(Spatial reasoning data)
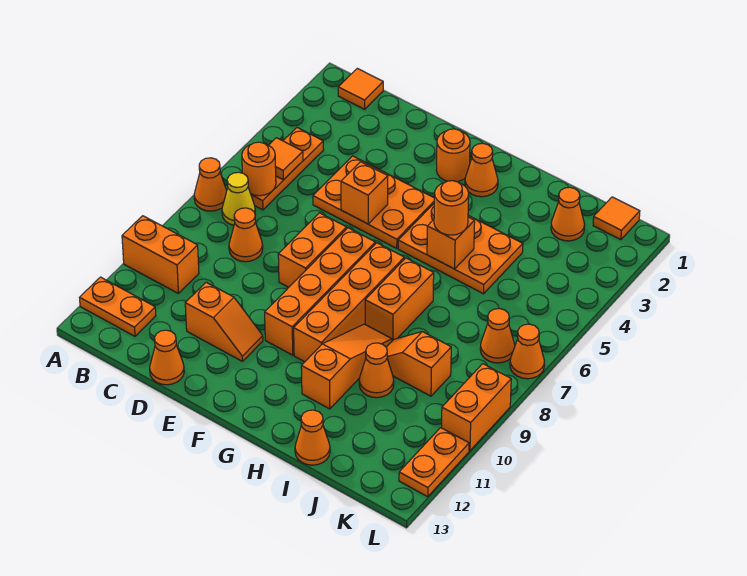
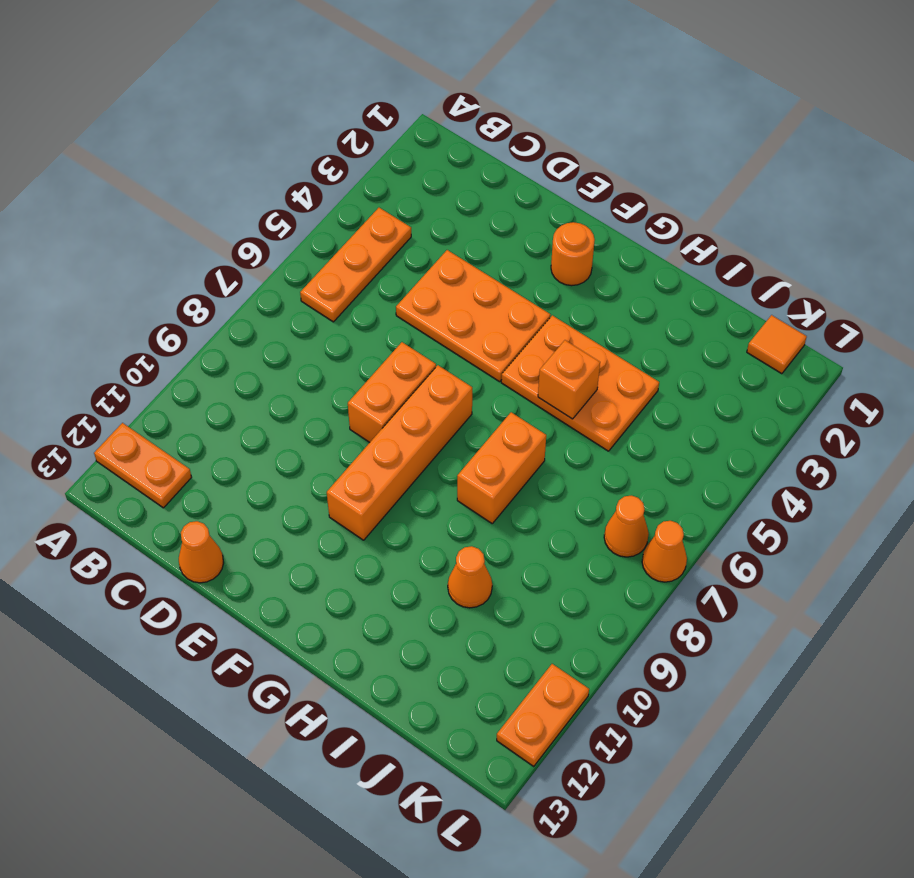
none -> orange cone A7 level 1
none -> orange brick A10:B10 level 1
none -> orange tile B1 level 1
none -> yellow cone B7 level 1

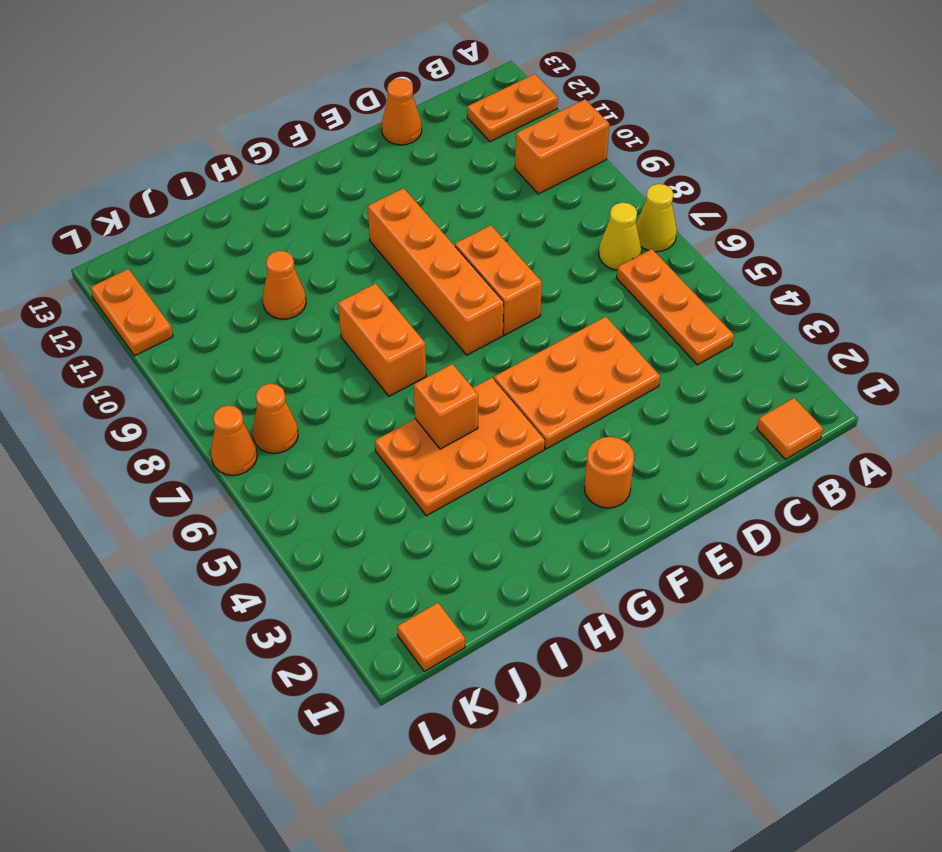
yellow cone A7 level 1 -> orange cone A7 level 1
none -> orange cone C8 level 1
none -> orange slope D11:E11 level 1 top D
none -> orange cone G2 level 1
none -> orange brick G7:G10 level 1

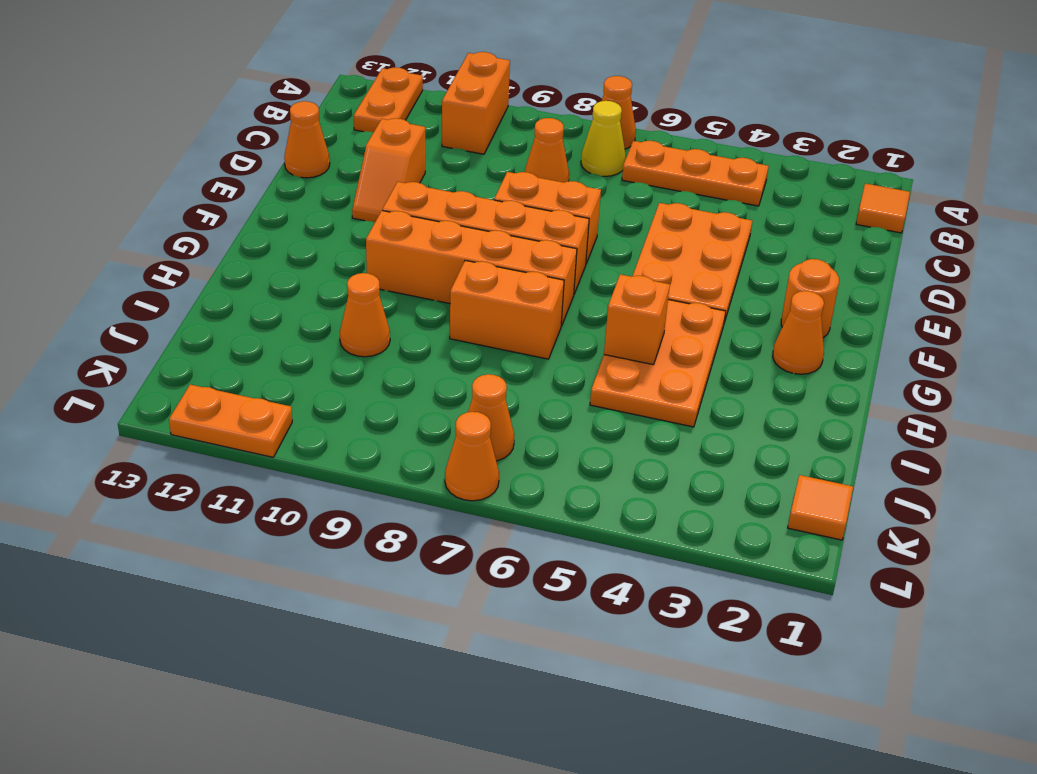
none -> orange slope H9:H11 level 1 top 11
none -> orange slope I9:J9 level 1 top J
none -> orange cone I13 level 1
none -> orange cone J2 level 1

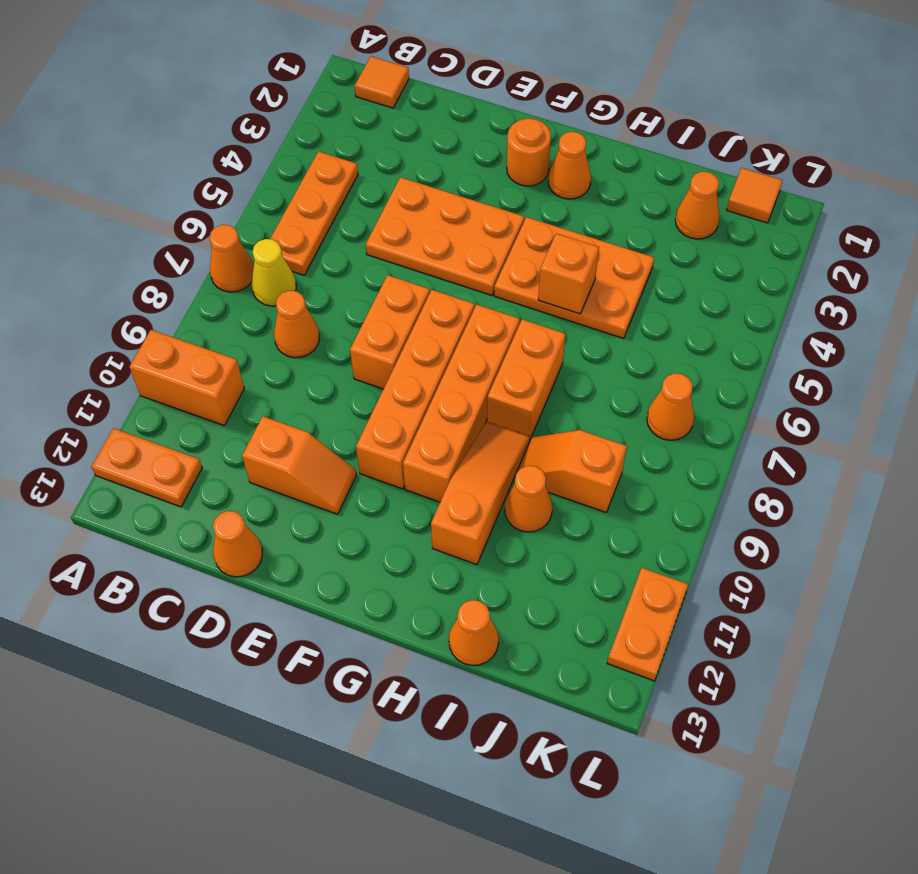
none -> orange cone L7 level 1
none -> orange brick L9:L10 level 1
none -> orange tile B5 level 2
none -> orange round brick B6 level 2

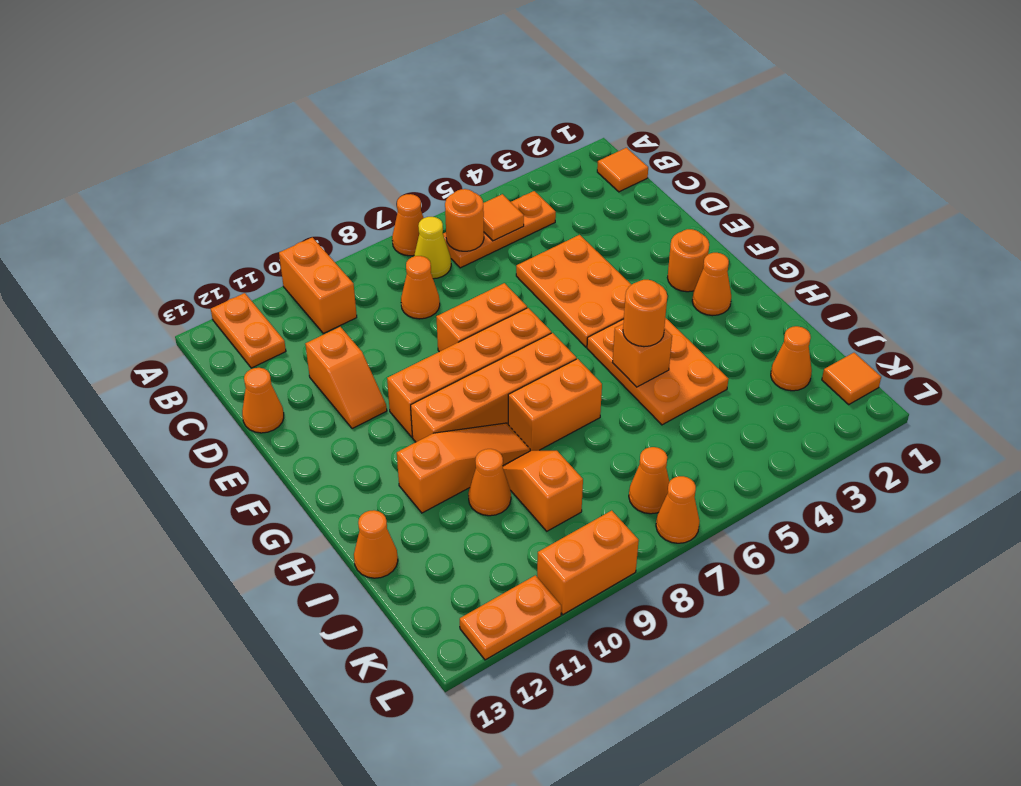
none -> orange brick E5 level 2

**PROMPT:**
Which lines above contain the word "cone"? Copy all of them.

**PROBLEM SOLUTION:**
none -> orange cone A7 level 1
none -> yellow cone B7 level 1
yellow cone A7 level 1 -> orange cone A7 level 1
none -> orange cone C8 level 1
none -> orange cone G2 level 1
none -> orange cone I13 level 1
none -> orange cone J2 level 1
none -> orange cone L7 level 1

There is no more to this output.